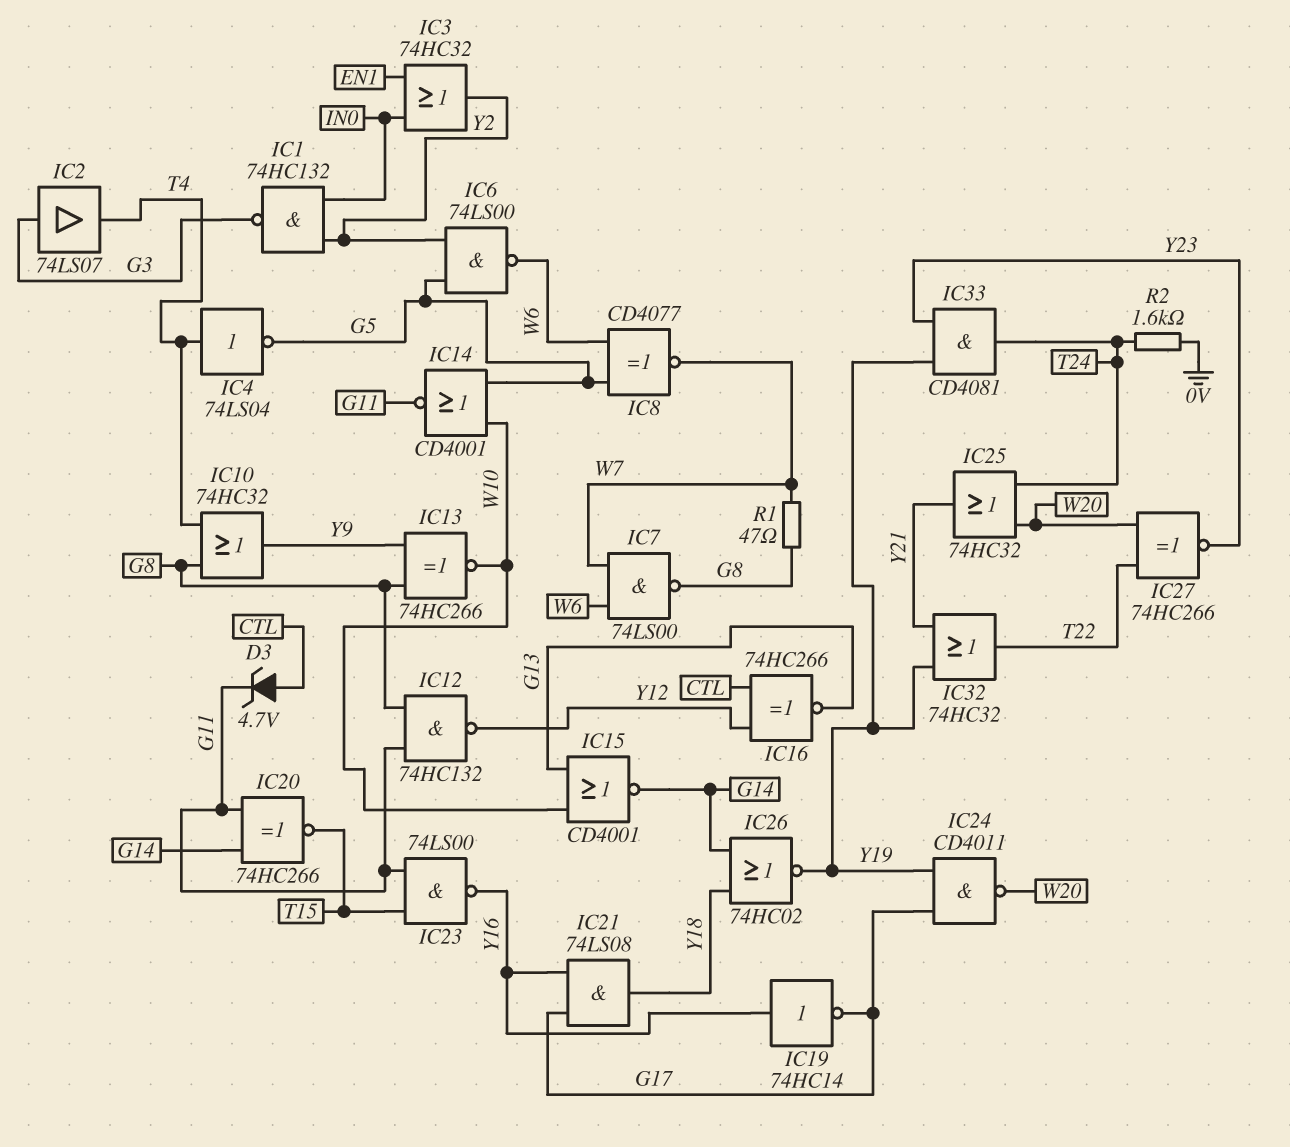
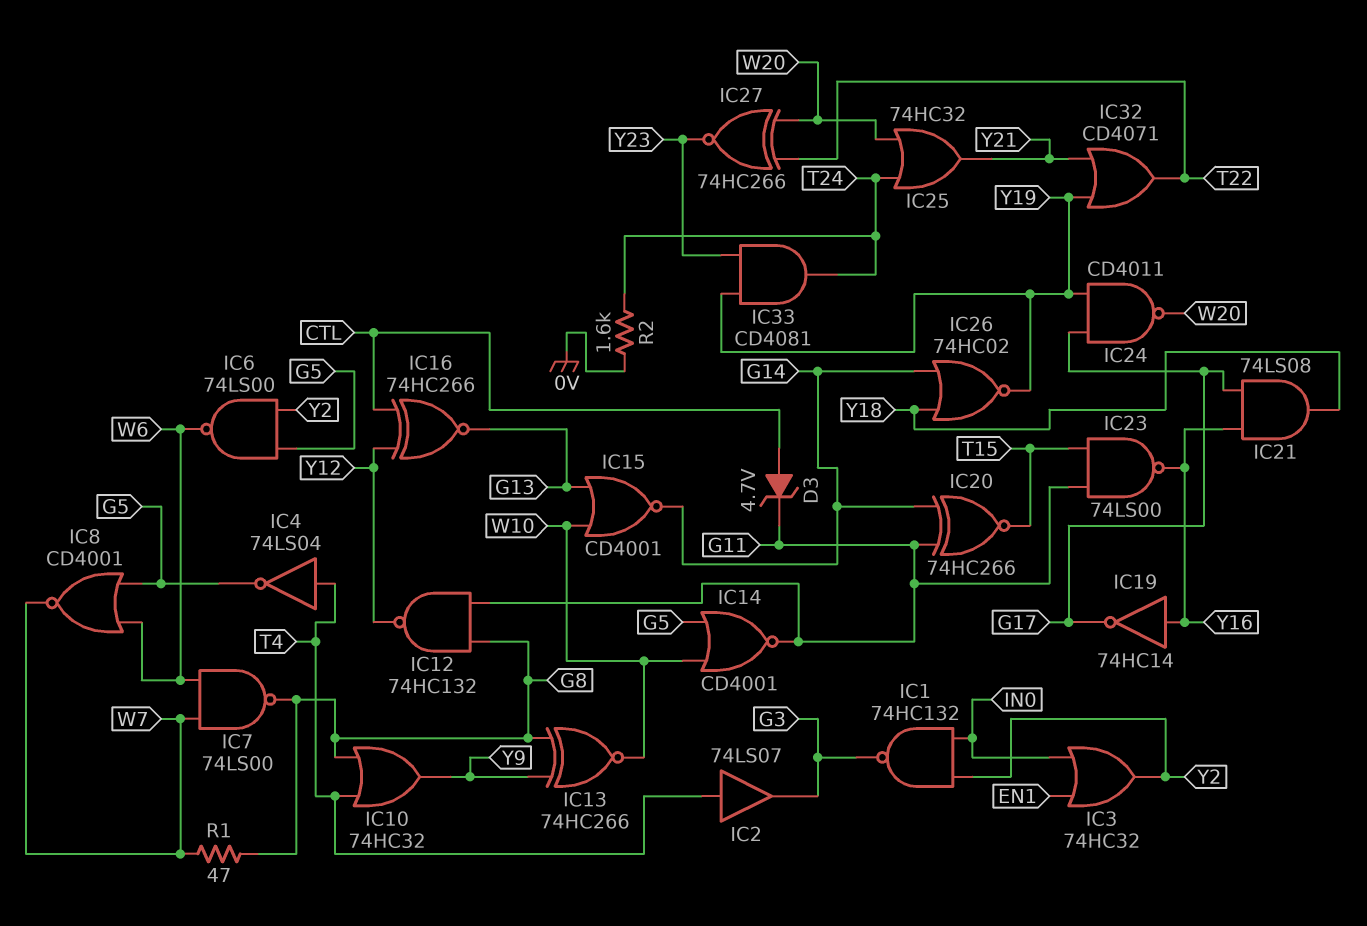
IC2: buffer 74LS07 (in G3, out T4) -> buffer 74LS07 (in T4, out G3)
IC8: XNOR CD4077 (in G5, in W6, out W7) -> NOR CD4001 (in G5, in W6, out W7)
IC32: OR 74HC32 (in Y19, in Y21, out T22) -> OR CD4071 (in Y19, in Y21, out T22)

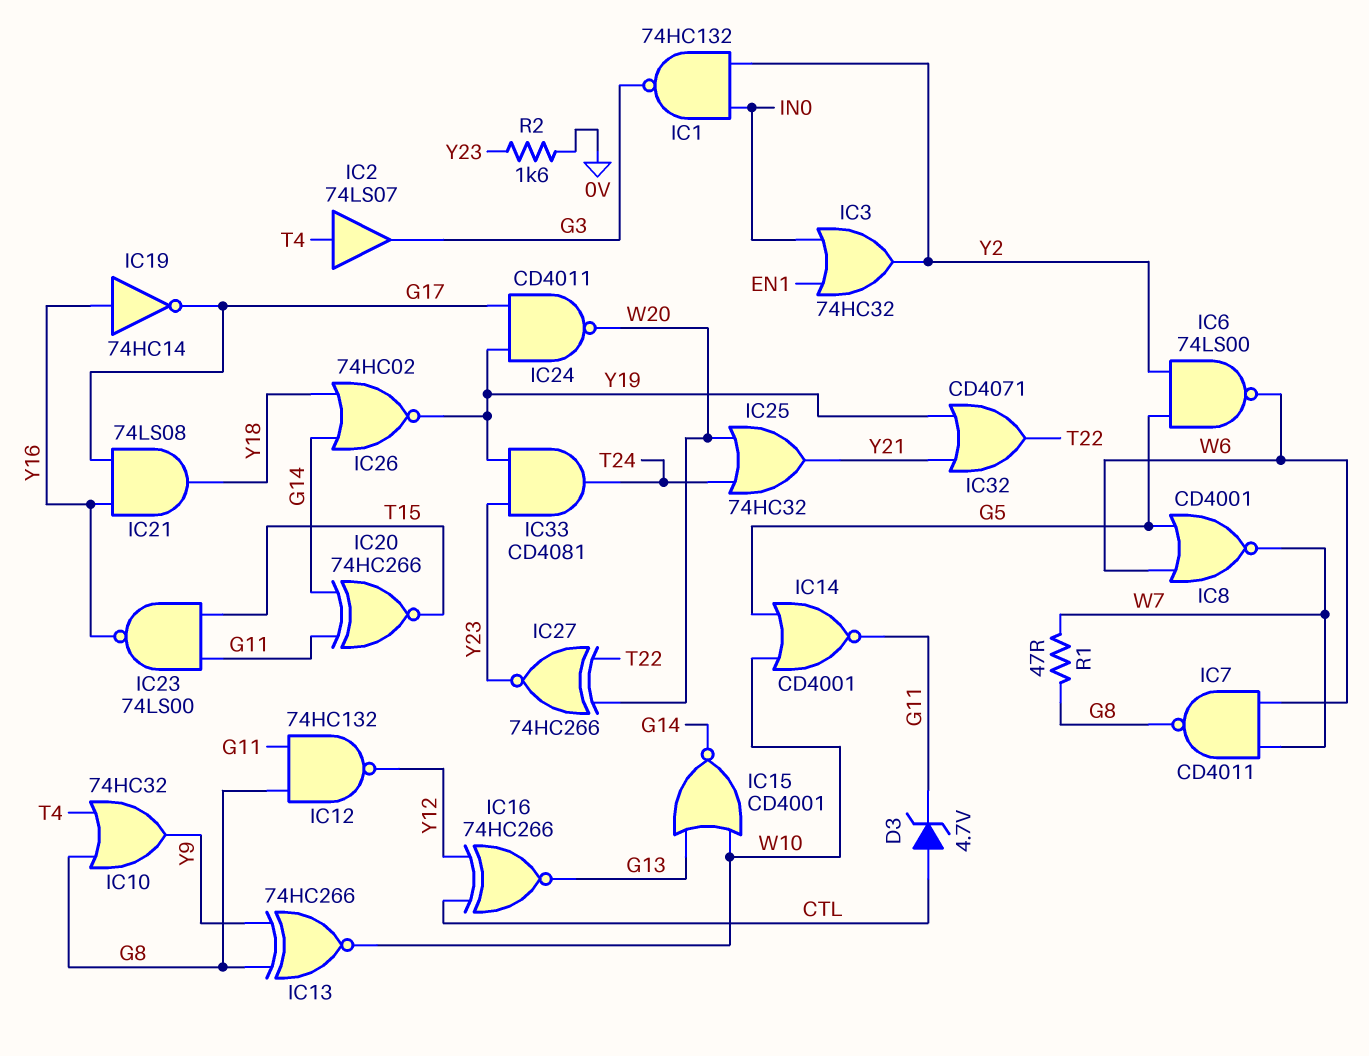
IC4: NOT 74LS04 (in T4, out G5) -> none
IC7: NAND 74LS00 (in W6, in W7, out G8) -> NAND CD4011 (in W6, in W7, out G8)
R2: 1.6k (0V, T24) -> 1.6k (0V, Y23)

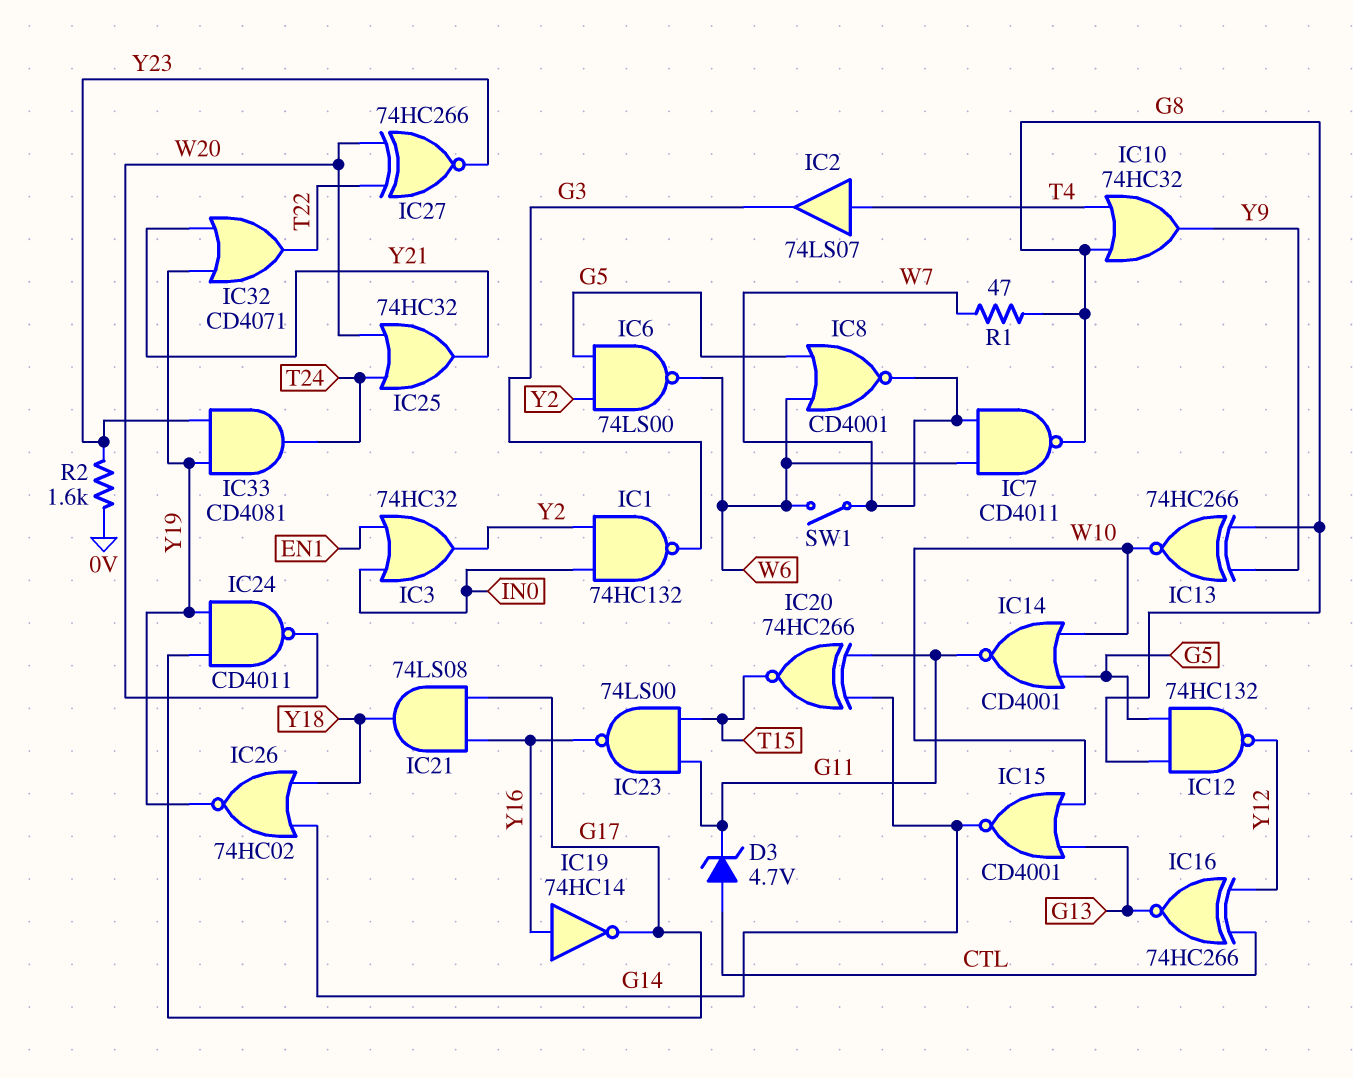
IC12: NAND 74HC132 (in G8, in G11, out Y12) -> NAND 74HC132 (in G5, in G8, out Y12)
SW1: none -> switch (W6, W7)

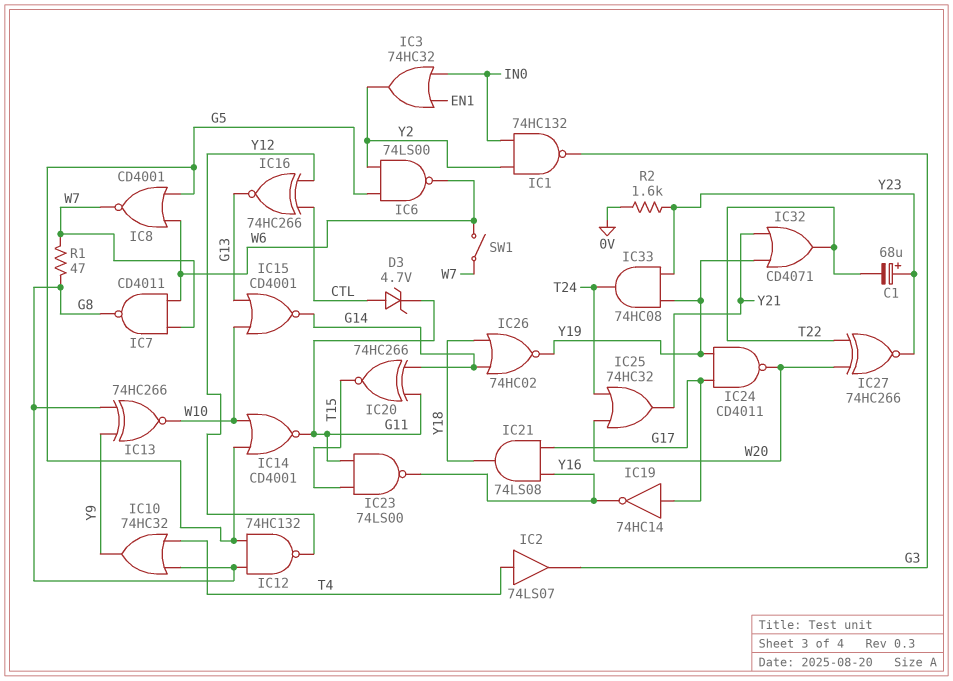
C1: none -> 68uF (plus Y23, minus T22)
IC19: NOT 74HC14 (in Y16, out G17) -> NOT 74HC14 (in G17, out Y16)
IC33: AND CD4081 (in Y19, in Y23, out T24) -> AND 74HC08 (in Y19, in Y23, out T24)

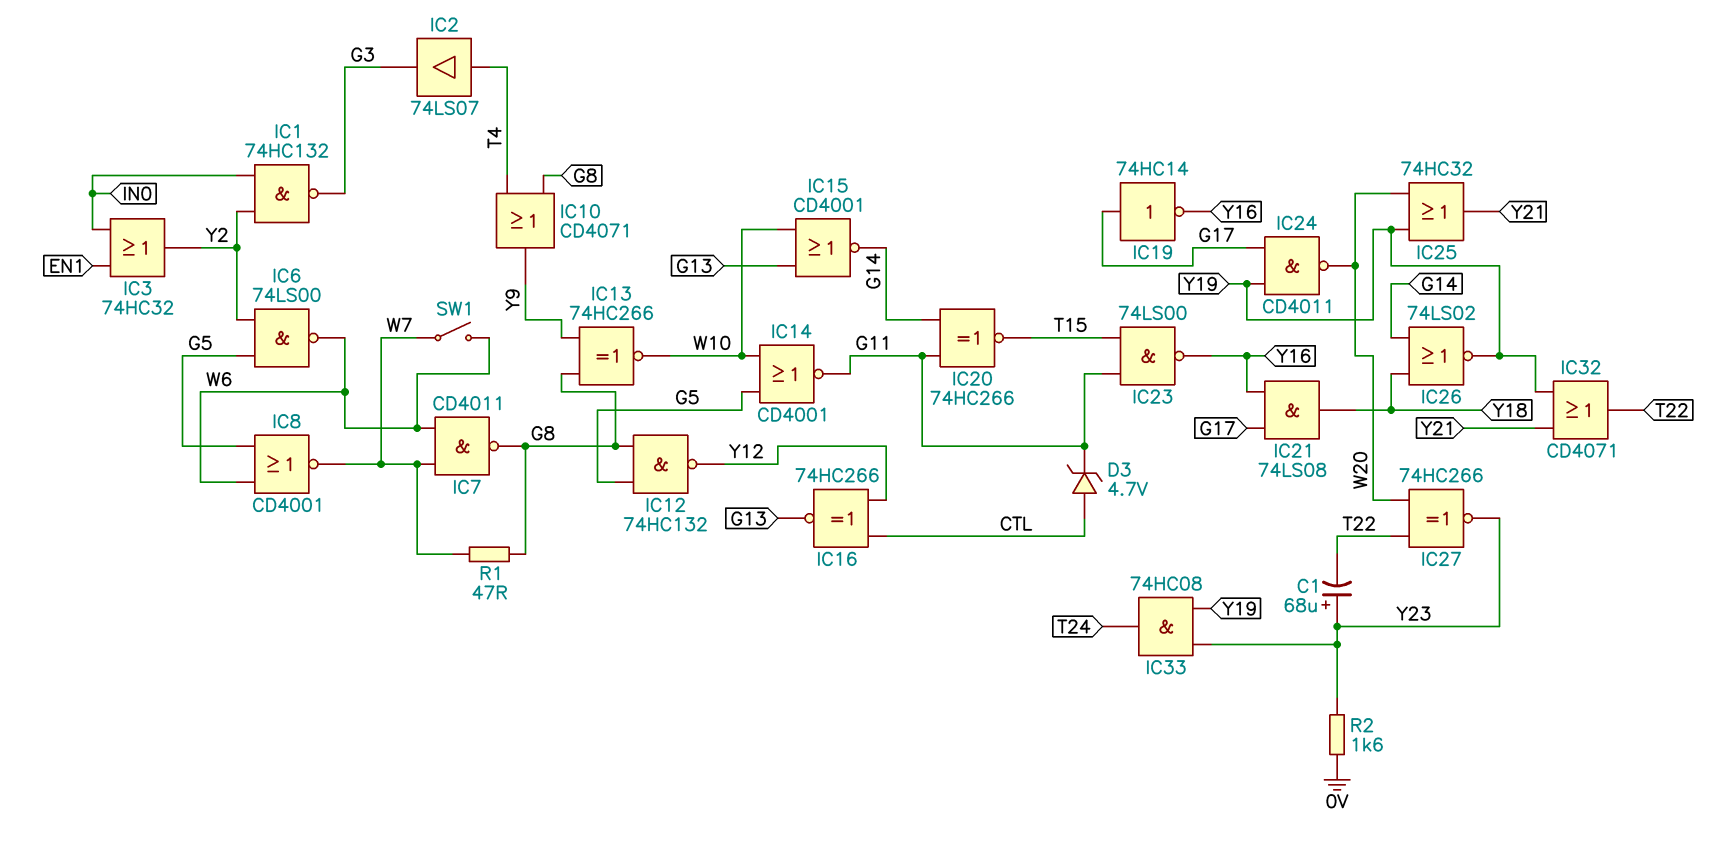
IC10: OR 74HC32 (in G8, in T4, out Y9) -> OR CD4071 (in G8, in T4, out Y9)
IC25: OR 74HC32 (in T24, in W20, out Y21) -> OR 74HC32 (in W20, in Y19, out Y21)
IC26: NOR 74HC02 (in G14, in Y18, out Y19) -> NOR 74LS02 (in G14, in Y18, out Y19)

※ ※ ※

Task » Transcribe all of the listing precisely. The images stay out of it.

Task response »
IC2: buffer 74LS07 (in G3, out T4) -> buffer 74LS07 (in T4, out G3)
IC8: XNOR CD4077 (in G5, in W6, out W7) -> NOR CD4001 (in G5, in W6, out W7)
IC32: OR 74HC32 (in Y19, in Y21, out T22) -> OR CD4071 (in Y19, in Y21, out T22)

IC4: NOT 74LS04 (in T4, out G5) -> none
IC7: NAND 74LS00 (in W6, in W7, out G8) -> NAND CD4011 (in W6, in W7, out G8)
R2: 1.6k (0V, T24) -> 1.6k (0V, Y23)

IC12: NAND 74HC132 (in G8, in G11, out Y12) -> NAND 74HC132 (in G5, in G8, out Y12)
SW1: none -> switch (W6, W7)

C1: none -> 68uF (plus Y23, minus T22)
IC19: NOT 74HC14 (in Y16, out G17) -> NOT 74HC14 (in G17, out Y16)
IC33: AND CD4081 (in Y19, in Y23, out T24) -> AND 74HC08 (in Y19, in Y23, out T24)

IC10: OR 74HC32 (in G8, in T4, out Y9) -> OR CD4071 (in G8, in T4, out Y9)
IC25: OR 74HC32 (in T24, in W20, out Y21) -> OR 74HC32 (in W20, in Y19, out Y21)
IC26: NOR 74HC02 (in G14, in Y18, out Y19) -> NOR 74LS02 (in G14, in Y18, out Y19)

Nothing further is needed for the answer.